(Information begins)

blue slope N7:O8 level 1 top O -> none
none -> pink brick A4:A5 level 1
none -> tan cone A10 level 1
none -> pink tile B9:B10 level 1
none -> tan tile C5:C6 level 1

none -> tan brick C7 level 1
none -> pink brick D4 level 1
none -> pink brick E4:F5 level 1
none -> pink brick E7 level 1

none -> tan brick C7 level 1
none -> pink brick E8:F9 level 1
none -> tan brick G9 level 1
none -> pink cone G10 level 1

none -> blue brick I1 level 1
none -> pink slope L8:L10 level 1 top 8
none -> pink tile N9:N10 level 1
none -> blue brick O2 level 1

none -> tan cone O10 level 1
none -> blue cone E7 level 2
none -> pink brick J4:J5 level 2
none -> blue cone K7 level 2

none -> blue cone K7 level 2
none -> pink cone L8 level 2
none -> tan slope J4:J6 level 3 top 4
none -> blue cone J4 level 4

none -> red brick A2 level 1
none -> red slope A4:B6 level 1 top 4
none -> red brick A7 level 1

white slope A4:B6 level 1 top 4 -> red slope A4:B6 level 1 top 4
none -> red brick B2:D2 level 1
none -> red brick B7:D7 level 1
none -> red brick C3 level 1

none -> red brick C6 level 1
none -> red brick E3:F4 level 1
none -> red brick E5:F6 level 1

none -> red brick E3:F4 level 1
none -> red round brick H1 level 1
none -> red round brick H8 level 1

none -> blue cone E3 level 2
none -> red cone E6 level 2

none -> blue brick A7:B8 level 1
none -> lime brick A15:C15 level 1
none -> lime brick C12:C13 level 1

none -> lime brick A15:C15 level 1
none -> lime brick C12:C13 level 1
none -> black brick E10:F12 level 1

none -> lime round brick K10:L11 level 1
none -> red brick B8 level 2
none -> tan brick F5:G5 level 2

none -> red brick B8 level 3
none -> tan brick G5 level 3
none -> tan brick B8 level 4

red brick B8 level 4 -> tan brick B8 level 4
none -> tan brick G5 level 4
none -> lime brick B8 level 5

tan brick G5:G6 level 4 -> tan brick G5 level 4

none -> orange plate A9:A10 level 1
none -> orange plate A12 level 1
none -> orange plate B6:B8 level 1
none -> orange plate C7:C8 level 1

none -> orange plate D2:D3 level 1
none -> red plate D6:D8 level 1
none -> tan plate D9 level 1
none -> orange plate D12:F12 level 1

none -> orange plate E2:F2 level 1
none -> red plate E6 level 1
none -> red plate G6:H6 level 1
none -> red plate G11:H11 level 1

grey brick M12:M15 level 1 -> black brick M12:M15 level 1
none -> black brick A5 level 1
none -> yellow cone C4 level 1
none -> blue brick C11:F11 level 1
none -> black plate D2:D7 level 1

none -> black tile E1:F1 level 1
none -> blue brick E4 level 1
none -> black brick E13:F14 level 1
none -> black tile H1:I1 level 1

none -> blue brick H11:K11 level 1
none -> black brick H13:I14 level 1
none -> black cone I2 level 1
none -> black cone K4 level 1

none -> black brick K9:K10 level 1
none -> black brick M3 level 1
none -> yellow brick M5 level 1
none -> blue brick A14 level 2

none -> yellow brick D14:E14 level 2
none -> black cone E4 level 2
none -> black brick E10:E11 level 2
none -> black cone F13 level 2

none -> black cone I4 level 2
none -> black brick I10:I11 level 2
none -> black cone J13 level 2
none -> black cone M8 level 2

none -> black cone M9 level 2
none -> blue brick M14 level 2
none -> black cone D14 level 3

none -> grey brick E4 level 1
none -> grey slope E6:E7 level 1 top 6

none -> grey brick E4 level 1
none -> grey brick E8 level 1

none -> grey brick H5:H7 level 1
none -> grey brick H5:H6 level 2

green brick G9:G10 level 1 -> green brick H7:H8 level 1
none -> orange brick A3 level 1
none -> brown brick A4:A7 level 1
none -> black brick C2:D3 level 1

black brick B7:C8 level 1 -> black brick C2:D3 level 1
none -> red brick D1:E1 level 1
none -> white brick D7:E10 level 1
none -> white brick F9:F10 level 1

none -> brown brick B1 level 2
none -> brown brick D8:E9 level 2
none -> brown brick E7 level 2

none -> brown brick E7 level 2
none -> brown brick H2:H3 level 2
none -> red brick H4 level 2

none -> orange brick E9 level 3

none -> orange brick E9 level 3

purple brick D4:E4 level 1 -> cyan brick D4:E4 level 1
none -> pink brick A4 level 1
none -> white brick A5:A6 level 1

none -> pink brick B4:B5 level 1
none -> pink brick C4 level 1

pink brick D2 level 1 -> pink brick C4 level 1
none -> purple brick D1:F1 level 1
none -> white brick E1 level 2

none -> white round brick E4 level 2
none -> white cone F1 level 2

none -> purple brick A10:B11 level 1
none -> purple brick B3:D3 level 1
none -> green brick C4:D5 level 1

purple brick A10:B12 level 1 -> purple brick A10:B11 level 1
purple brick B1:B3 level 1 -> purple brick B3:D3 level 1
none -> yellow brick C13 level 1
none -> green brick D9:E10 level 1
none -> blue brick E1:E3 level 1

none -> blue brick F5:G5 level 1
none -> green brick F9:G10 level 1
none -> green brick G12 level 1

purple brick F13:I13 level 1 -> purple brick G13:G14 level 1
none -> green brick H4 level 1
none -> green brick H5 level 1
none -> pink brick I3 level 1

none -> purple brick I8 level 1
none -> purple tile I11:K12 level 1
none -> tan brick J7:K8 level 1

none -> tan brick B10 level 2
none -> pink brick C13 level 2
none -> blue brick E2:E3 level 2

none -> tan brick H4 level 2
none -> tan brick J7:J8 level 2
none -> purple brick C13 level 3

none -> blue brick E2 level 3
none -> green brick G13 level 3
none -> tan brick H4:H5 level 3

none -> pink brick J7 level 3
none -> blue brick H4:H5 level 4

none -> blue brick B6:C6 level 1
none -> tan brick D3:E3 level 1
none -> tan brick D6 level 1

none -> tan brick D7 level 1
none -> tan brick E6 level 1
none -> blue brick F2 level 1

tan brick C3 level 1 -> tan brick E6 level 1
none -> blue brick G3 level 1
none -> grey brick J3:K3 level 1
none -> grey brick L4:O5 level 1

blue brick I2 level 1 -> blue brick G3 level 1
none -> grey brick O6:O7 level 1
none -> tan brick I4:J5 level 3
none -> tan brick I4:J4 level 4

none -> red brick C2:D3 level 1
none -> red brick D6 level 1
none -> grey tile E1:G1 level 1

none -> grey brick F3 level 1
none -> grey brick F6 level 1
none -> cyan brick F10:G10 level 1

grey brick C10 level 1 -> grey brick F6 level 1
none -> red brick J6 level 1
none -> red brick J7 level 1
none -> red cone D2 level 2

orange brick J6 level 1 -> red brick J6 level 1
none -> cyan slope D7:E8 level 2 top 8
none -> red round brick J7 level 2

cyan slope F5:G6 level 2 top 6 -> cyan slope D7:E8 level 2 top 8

(Information ends)

> [What this task involves]
Transcribe every line above, character for character.

> [Result of this task]
blue slope N7:O8 level 1 top O -> none
none -> pink brick A4:A5 level 1
none -> tan cone A10 level 1
none -> pink tile B9:B10 level 1
none -> tan tile C5:C6 level 1

none -> tan brick C7 level 1
none -> pink brick D4 level 1
none -> pink brick E4:F5 level 1
none -> pink brick E7 level 1

none -> tan brick C7 level 1
none -> pink brick E8:F9 level 1
none -> tan brick G9 level 1
none -> pink cone G10 level 1

none -> blue brick I1 level 1
none -> pink slope L8:L10 level 1 top 8
none -> pink tile N9:N10 level 1
none -> blue brick O2 level 1

none -> tan cone O10 level 1
none -> blue cone E7 level 2
none -> pink brick J4:J5 level 2
none -> blue cone K7 level 2

none -> blue cone K7 level 2
none -> pink cone L8 level 2
none -> tan slope J4:J6 level 3 top 4
none -> blue cone J4 level 4

none -> red brick A2 level 1
none -> red slope A4:B6 level 1 top 4
none -> red brick A7 level 1

white slope A4:B6 level 1 top 4 -> red slope A4:B6 level 1 top 4
none -> red brick B2:D2 level 1
none -> red brick B7:D7 level 1
none -> red brick C3 level 1

none -> red brick C6 level 1
none -> red brick E3:F4 level 1
none -> red brick E5:F6 level 1

none -> red brick E3:F4 level 1
none -> red round brick H1 level 1
none -> red round brick H8 level 1

none -> blue cone E3 level 2
none -> red cone E6 level 2

none -> blue brick A7:B8 level 1
none -> lime brick A15:C15 level 1
none -> lime brick C12:C13 level 1

none -> lime brick A15:C15 level 1
none -> lime brick C12:C13 level 1
none -> black brick E10:F12 level 1

none -> lime round brick K10:L11 level 1
none -> red brick B8 level 2
none -> tan brick F5:G5 level 2

none -> red brick B8 level 3
none -> tan brick G5 level 3
none -> tan brick B8 level 4

red brick B8 level 4 -> tan brick B8 level 4
none -> tan brick G5 level 4
none -> lime brick B8 level 5

tan brick G5:G6 level 4 -> tan brick G5 level 4

none -> orange plate A9:A10 level 1
none -> orange plate A12 level 1
none -> orange plate B6:B8 level 1
none -> orange plate C7:C8 level 1

none -> orange plate D2:D3 level 1
none -> red plate D6:D8 level 1
none -> tan plate D9 level 1
none -> orange plate D12:F12 level 1

none -> orange plate E2:F2 level 1
none -> red plate E6 level 1
none -> red plate G6:H6 level 1
none -> red plate G11:H11 level 1

grey brick M12:M15 level 1 -> black brick M12:M15 level 1
none -> black brick A5 level 1
none -> yellow cone C4 level 1
none -> blue brick C11:F11 level 1
none -> black plate D2:D7 level 1

none -> black tile E1:F1 level 1
none -> blue brick E4 level 1
none -> black brick E13:F14 level 1
none -> black tile H1:I1 level 1

none -> blue brick H11:K11 level 1
none -> black brick H13:I14 level 1
none -> black cone I2 level 1
none -> black cone K4 level 1

none -> black brick K9:K10 level 1
none -> black brick M3 level 1
none -> yellow brick M5 level 1
none -> blue brick A14 level 2

none -> yellow brick D14:E14 level 2
none -> black cone E4 level 2
none -> black brick E10:E11 level 2
none -> black cone F13 level 2

none -> black cone I4 level 2
none -> black brick I10:I11 level 2
none -> black cone J13 level 2
none -> black cone M8 level 2

none -> black cone M9 level 2
none -> blue brick M14 level 2
none -> black cone D14 level 3

none -> grey brick E4 level 1
none -> grey slope E6:E7 level 1 top 6

none -> grey brick E4 level 1
none -> grey brick E8 level 1

none -> grey brick H5:H7 level 1
none -> grey brick H5:H6 level 2

green brick G9:G10 level 1 -> green brick H7:H8 level 1
none -> orange brick A3 level 1
none -> brown brick A4:A7 level 1
none -> black brick C2:D3 level 1

black brick B7:C8 level 1 -> black brick C2:D3 level 1
none -> red brick D1:E1 level 1
none -> white brick D7:E10 level 1
none -> white brick F9:F10 level 1

none -> brown brick B1 level 2
none -> brown brick D8:E9 level 2
none -> brown brick E7 level 2

none -> brown brick E7 level 2
none -> brown brick H2:H3 level 2
none -> red brick H4 level 2

none -> orange brick E9 level 3

none -> orange brick E9 level 3

purple brick D4:E4 level 1 -> cyan brick D4:E4 level 1
none -> pink brick A4 level 1
none -> white brick A5:A6 level 1

none -> pink brick B4:B5 level 1
none -> pink brick C4 level 1

pink brick D2 level 1 -> pink brick C4 level 1
none -> purple brick D1:F1 level 1
none -> white brick E1 level 2

none -> white round brick E4 level 2
none -> white cone F1 level 2

none -> purple brick A10:B11 level 1
none -> purple brick B3:D3 level 1
none -> green brick C4:D5 level 1

purple brick A10:B12 level 1 -> purple brick A10:B11 level 1
purple brick B1:B3 level 1 -> purple brick B3:D3 level 1
none -> yellow brick C13 level 1
none -> green brick D9:E10 level 1
none -> blue brick E1:E3 level 1

none -> blue brick F5:G5 level 1
none -> green brick F9:G10 level 1
none -> green brick G12 level 1

purple brick F13:I13 level 1 -> purple brick G13:G14 level 1
none -> green brick H4 level 1
none -> green brick H5 level 1
none -> pink brick I3 level 1

none -> purple brick I8 level 1
none -> purple tile I11:K12 level 1
none -> tan brick J7:K8 level 1

none -> tan brick B10 level 2
none -> pink brick C13 level 2
none -> blue brick E2:E3 level 2

none -> tan brick H4 level 2
none -> tan brick J7:J8 level 2
none -> purple brick C13 level 3

none -> blue brick E2 level 3
none -> green brick G13 level 3
none -> tan brick H4:H5 level 3

none -> pink brick J7 level 3
none -> blue brick H4:H5 level 4

none -> blue brick B6:C6 level 1
none -> tan brick D3:E3 level 1
none -> tan brick D6 level 1

none -> tan brick D7 level 1
none -> tan brick E6 level 1
none -> blue brick F2 level 1

tan brick C3 level 1 -> tan brick E6 level 1
none -> blue brick G3 level 1
none -> grey brick J3:K3 level 1
none -> grey brick L4:O5 level 1

blue brick I2 level 1 -> blue brick G3 level 1
none -> grey brick O6:O7 level 1
none -> tan brick I4:J5 level 3
none -> tan brick I4:J4 level 4

none -> red brick C2:D3 level 1
none -> red brick D6 level 1
none -> grey tile E1:G1 level 1

none -> grey brick F3 level 1
none -> grey brick F6 level 1
none -> cyan brick F10:G10 level 1

grey brick C10 level 1 -> grey brick F6 level 1
none -> red brick J6 level 1
none -> red brick J7 level 1
none -> red cone D2 level 2

orange brick J6 level 1 -> red brick J6 level 1
none -> cyan slope D7:E8 level 2 top 8
none -> red round brick J7 level 2

cyan slope F5:G6 level 2 top 6 -> cyan slope D7:E8 level 2 top 8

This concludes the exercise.